Pull every line with "camera" from the data below and copy it.

**********

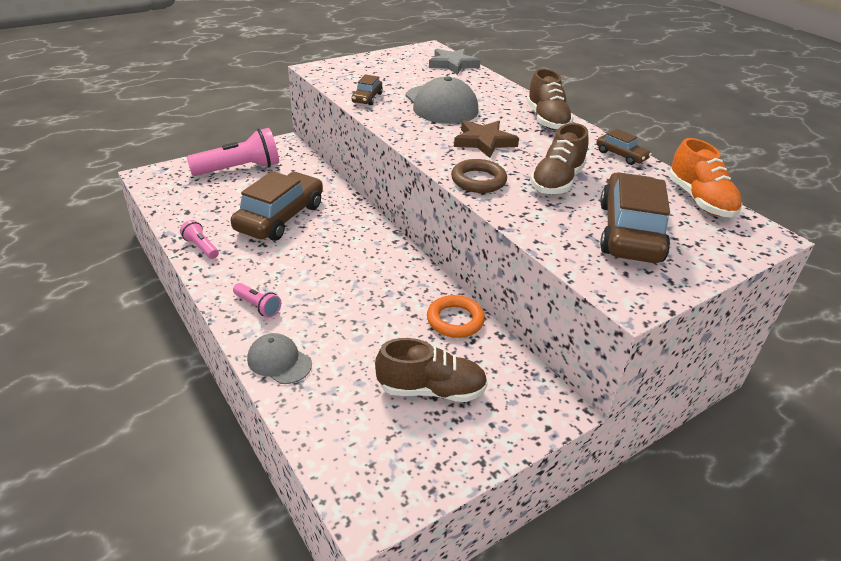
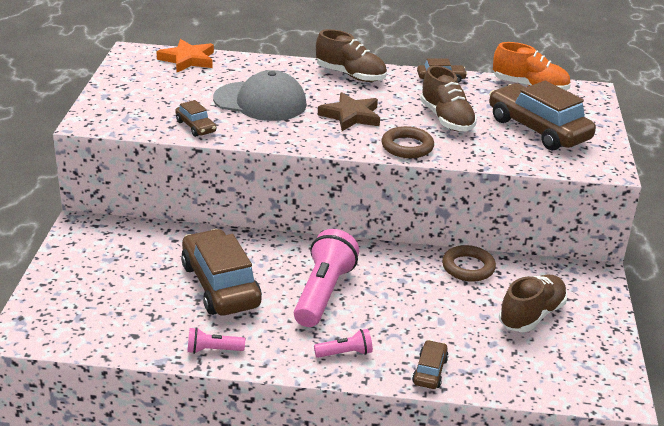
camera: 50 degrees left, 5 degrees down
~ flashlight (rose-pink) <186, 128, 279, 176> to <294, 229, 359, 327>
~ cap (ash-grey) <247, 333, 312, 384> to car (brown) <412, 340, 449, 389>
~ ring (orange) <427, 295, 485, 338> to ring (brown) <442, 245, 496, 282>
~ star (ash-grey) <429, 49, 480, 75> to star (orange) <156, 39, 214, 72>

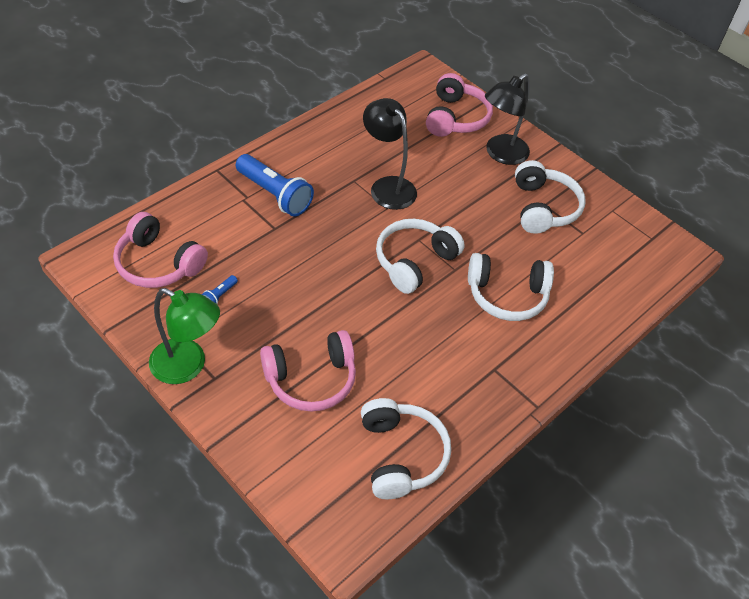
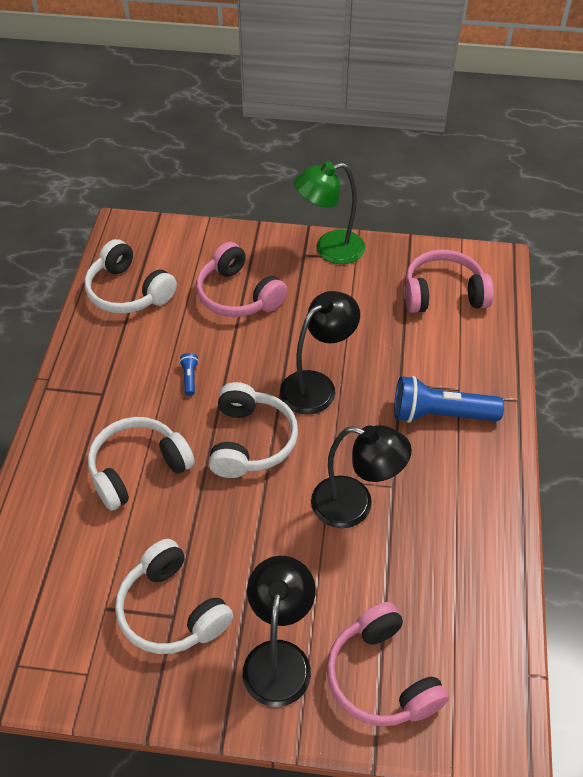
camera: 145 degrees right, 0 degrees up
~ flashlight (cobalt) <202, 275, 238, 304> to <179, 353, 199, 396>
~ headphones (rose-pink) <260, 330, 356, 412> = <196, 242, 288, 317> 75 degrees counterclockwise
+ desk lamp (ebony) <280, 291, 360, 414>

**********

■ **Written response**:
camera: 50 degrees left, 5 degrees down
camera: 145 degrees right, 0 degrees up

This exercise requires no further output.